━━ Exercise data

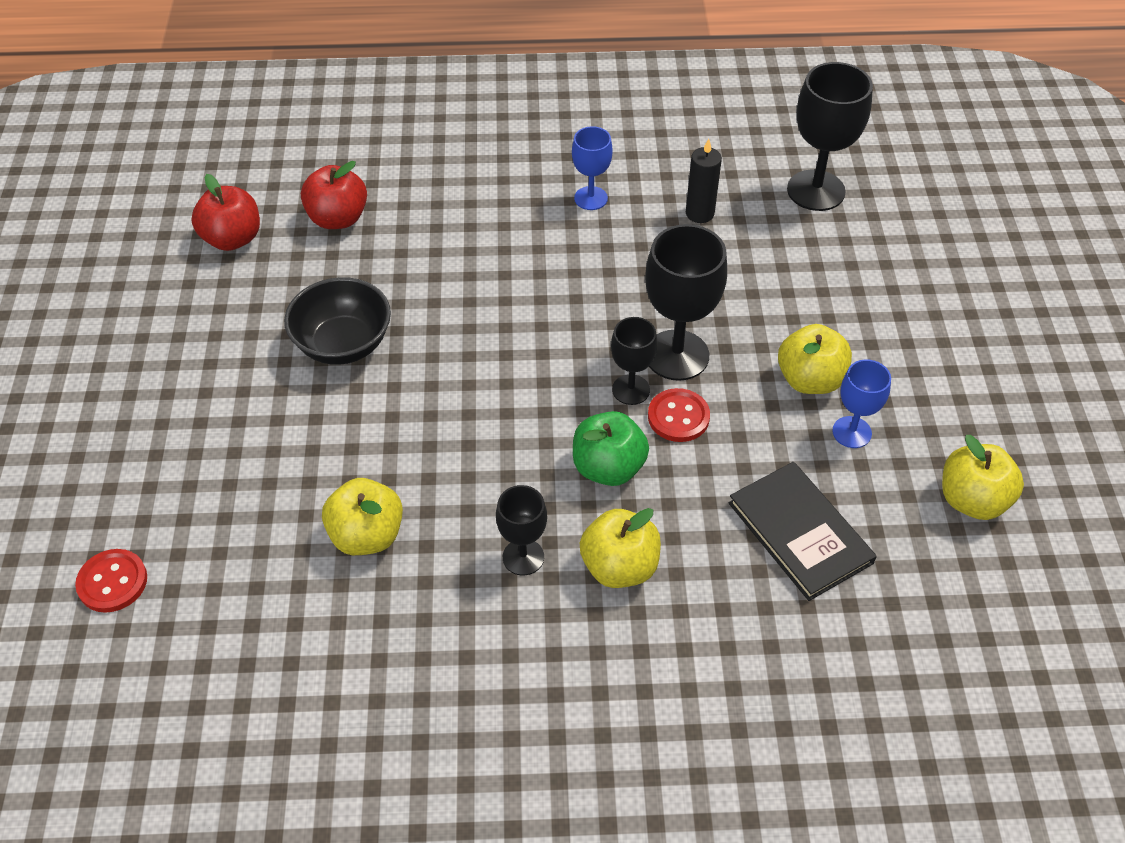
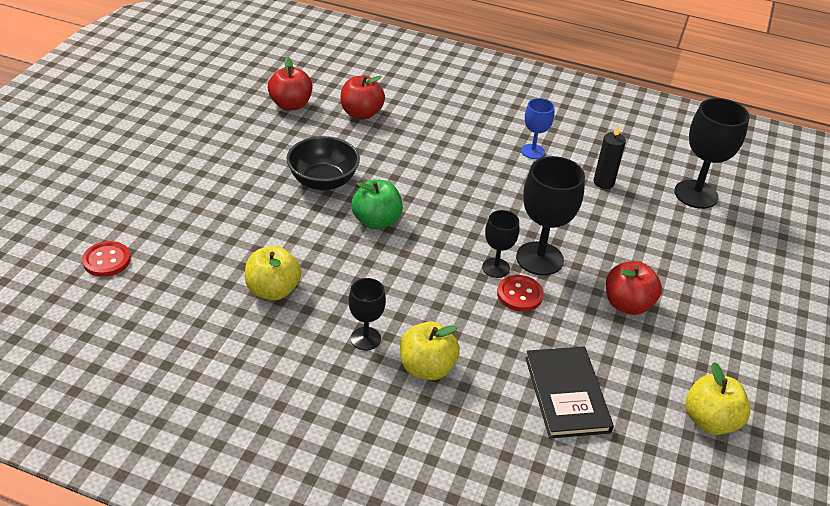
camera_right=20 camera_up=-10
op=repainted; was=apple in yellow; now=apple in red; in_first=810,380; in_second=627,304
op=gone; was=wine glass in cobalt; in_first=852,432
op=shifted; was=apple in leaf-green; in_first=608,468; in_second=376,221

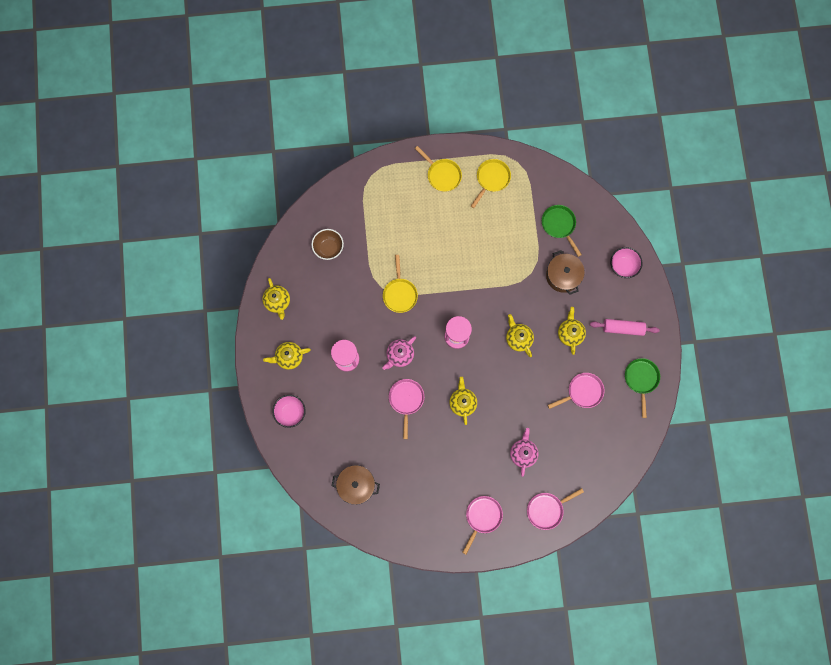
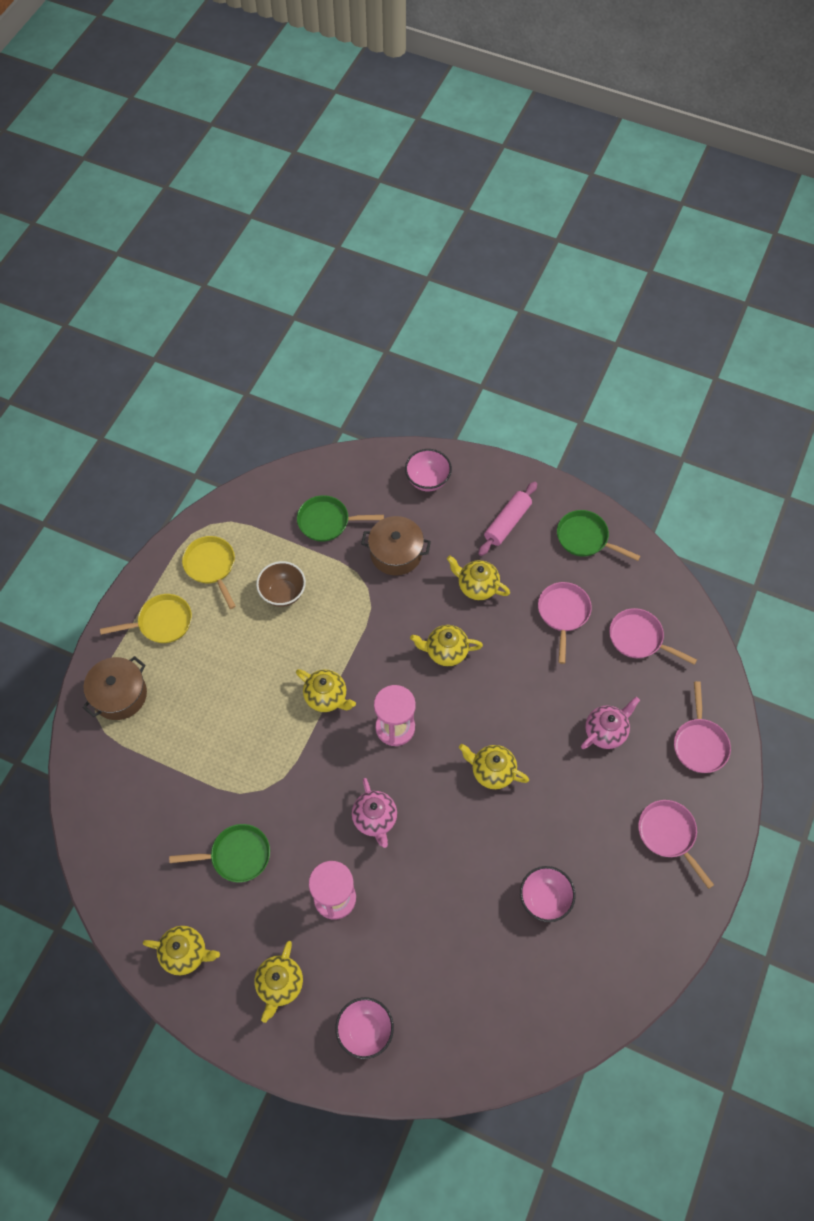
camera_right=-60 camera_up=-15
op=shifted; was=deep dish in dark brown; in_first=328,248; in_second=283,593
op=gone; was=skillet in yellow; in_first=400,293
op=shifted; was=skillet in rosy; in_first=406,400; in_second=639,638
op=rotated; was=teapot in rosy; in_first=523,453; in_second=606,731; clockwise=105
op=shifted; was=cooking pot in dark brown; in_first=356,485; in_second=119,695
op=new; now=teapot in yellow; in_second=326,697
op=new; now=skillet in leaf-green; in_second=236,855
op=new; now=deep dish in rosy; in_second=544,899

━━━━

Set down every entry above again exactly, dropping each picture.

camera_right=20 camera_up=-10
op=repainted; was=apple in yellow; now=apple in red; in_first=810,380; in_second=627,304
op=gone; was=wine glass in cobalt; in_first=852,432
op=shifted; was=apple in leaf-green; in_first=608,468; in_second=376,221

camera_right=-60 camera_up=-15
op=shifted; was=deep dish in dark brown; in_first=328,248; in_second=283,593
op=gone; was=skillet in yellow; in_first=400,293
op=shifted; was=skillet in rosy; in_first=406,400; in_second=639,638
op=rotated; was=teapot in rosy; in_first=523,453; in_second=606,731; clockwise=105
op=shifted; was=cooking pot in dark brown; in_first=356,485; in_second=119,695
op=new; now=teapot in yellow; in_second=326,697
op=new; now=skillet in leaf-green; in_second=236,855
op=new; now=deep dish in rosy; in_second=544,899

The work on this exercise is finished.